Please print the entries exactly, omitting each image.

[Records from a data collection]
Start of Block
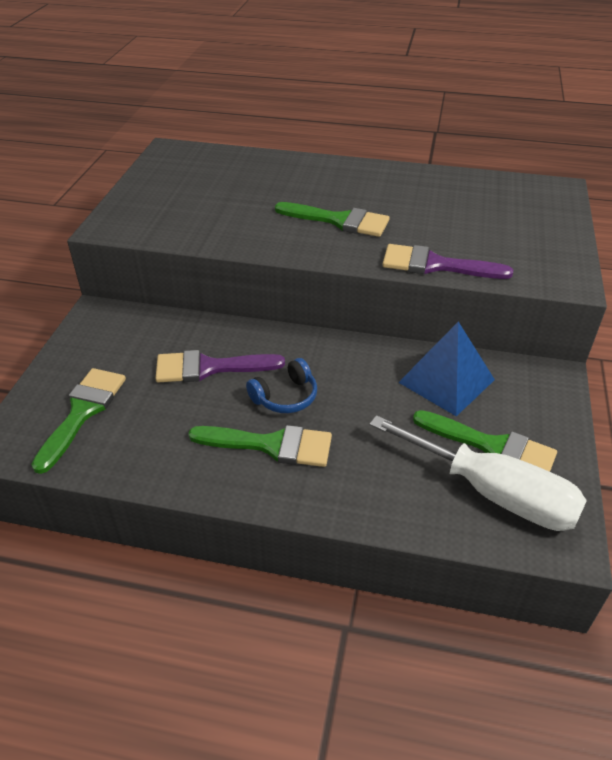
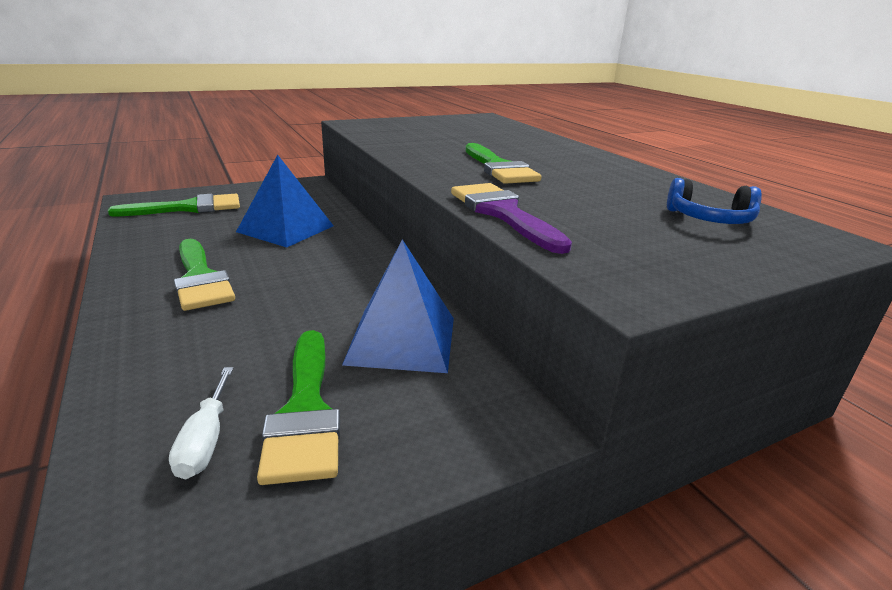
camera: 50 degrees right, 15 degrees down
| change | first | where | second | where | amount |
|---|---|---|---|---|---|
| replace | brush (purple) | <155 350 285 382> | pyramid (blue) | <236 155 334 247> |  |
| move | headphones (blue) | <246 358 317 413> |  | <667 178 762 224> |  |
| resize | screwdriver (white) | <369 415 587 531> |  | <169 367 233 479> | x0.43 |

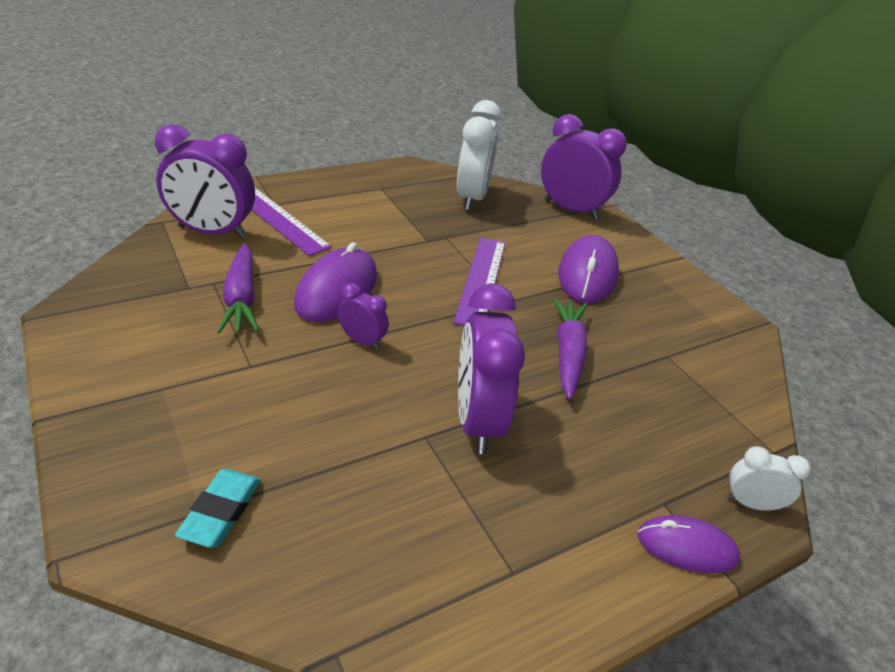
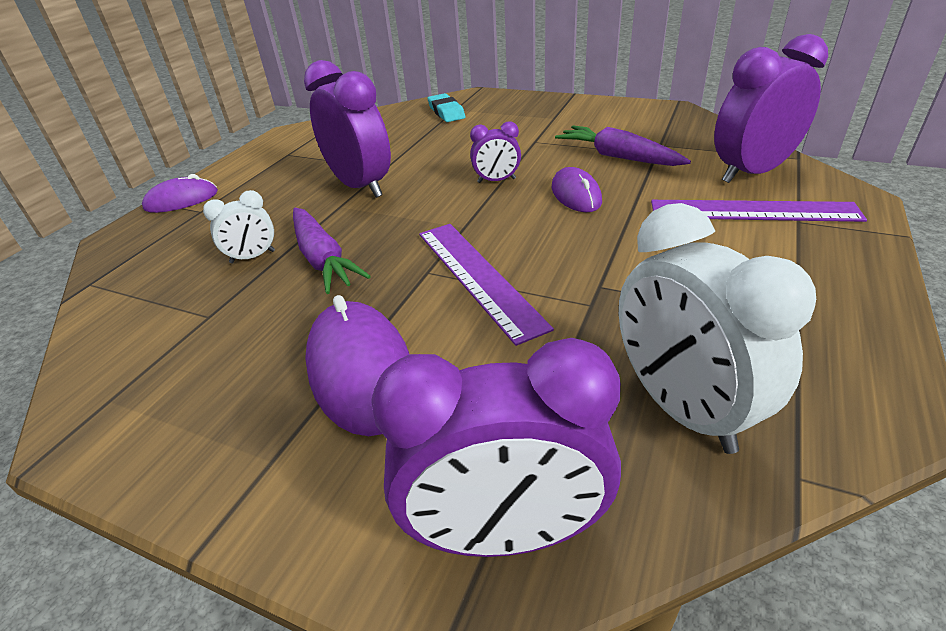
camera: 150 degrees right, 0 degrees up
| change | first | where | second | where | amount |
|---|---|---|---|---|---|
| resize | mouse (purple) | <294 242 377 322> |  | <552 167 602 212> | x0.61 |
| move | clock (white) | <727 446 811 511> |  | <203 190 275 264> |  |

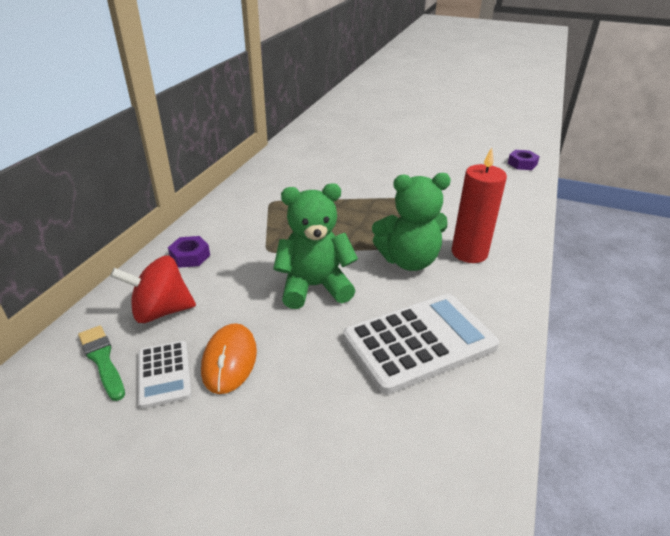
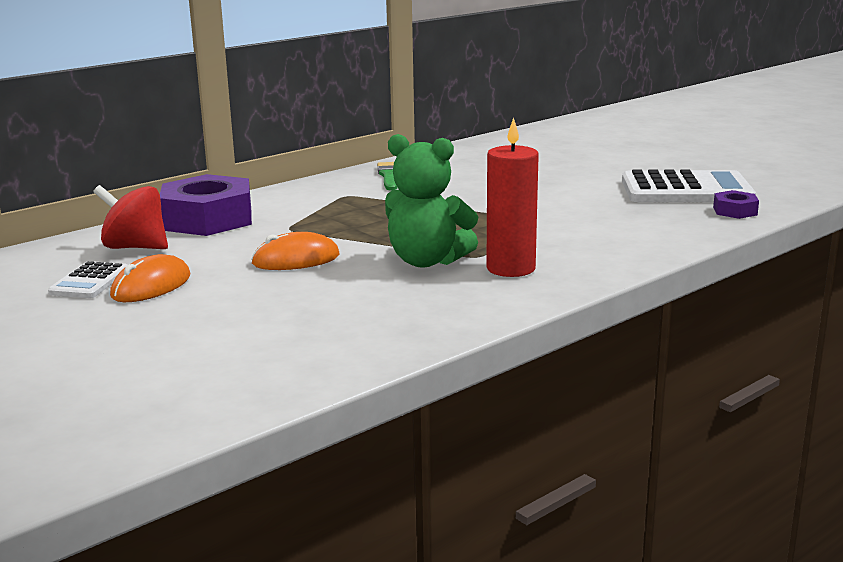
camera: 30 degrees right, 15 degrees down
| change | first | where | second | where | amount |
|---|---|---|---|---|---|
| replace | teddy bear (green) | <273 183 358 309> | mouse (orange) | <251 232 339 270> |  |
| resize | nut (purple) | <168 236 210 268> |  | <160 174 252 236> | x2.19 |
| move | calculator (white) | <343 294 499 394> |  | <622 169 756 202> |  |
| move | brush (green) | <78 325 125 401> |  | <377 162 398 191> |  |

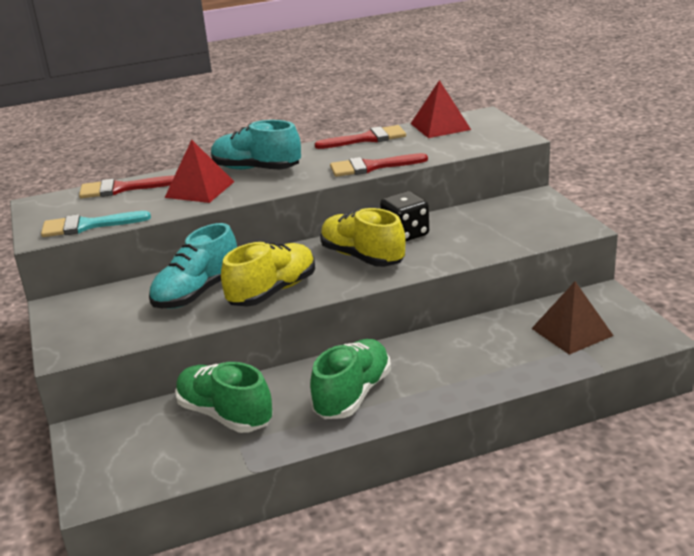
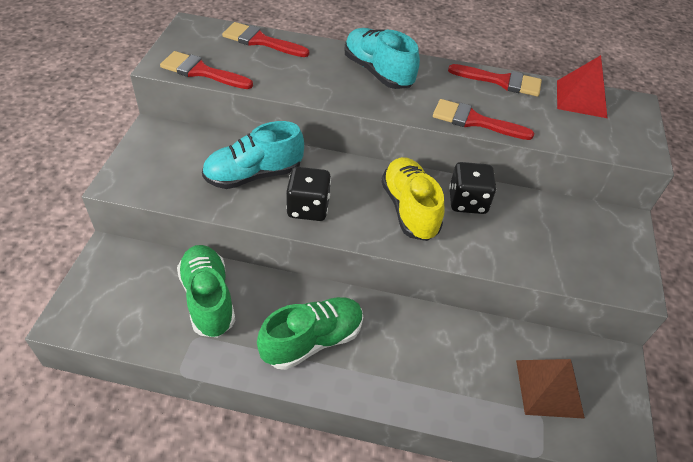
camera: 25 degrees right, 20 degrees up
| change | first | where | second | where | amount |
|---|---|---|---|---|---|
| delete | pyramid (red) | <165 140 234 203> |  |  |  |
| recolor | brush (turquoise) | <41 211 151 237> | brush (red) | <160 51 253 89> |  |
| replace | shoe (yellow) | <221 242 315 306> | dice (black) | <286 167 331 221> |  |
End of Block
=== SOLUTION FOR THIS PROBLEM ===
camera: 50 degrees right, 15 degrees down
| change | first | where | second | where | amount |
|---|---|---|---|---|---|
| replace | brush (purple) | <155 350 285 382> | pyramid (blue) | <236 155 334 247> |  |
| move | headphones (blue) | <246 358 317 413> |  | <667 178 762 224> |  |
| resize | screwdriver (white) | <369 415 587 531> |  | <169 367 233 479> | x0.43 |

camera: 150 degrees right, 0 degrees up
| change | first | where | second | where | amount |
|---|---|---|---|---|---|
| resize | mouse (purple) | <294 242 377 322> |  | <552 167 602 212> | x0.61 |
| move | clock (white) | <727 446 811 511> |  | <203 190 275 264> |  |

camera: 30 degrees right, 15 degrees down
| change | first | where | second | where | amount |
|---|---|---|---|---|---|
| replace | teddy bear (green) | <273 183 358 309> | mouse (orange) | <251 232 339 270> |  |
| resize | nut (purple) | <168 236 210 268> |  | <160 174 252 236> | x2.19 |
| move | calculator (white) | <343 294 499 394> |  | <622 169 756 202> |  |
| move | brush (green) | <78 325 125 401> |  | <377 162 398 191> |  |

camera: 25 degrees right, 20 degrees up
| change | first | where | second | where | amount |
|---|---|---|---|---|---|
| delete | pyramid (red) | <165 140 234 203> |  |  |  |
| recolor | brush (turquoise) | <41 211 151 237> | brush (red) | <160 51 253 89> |  |
| replace | shoe (yellow) | <221 242 315 306> | dice (black) | <286 167 331 221> |  |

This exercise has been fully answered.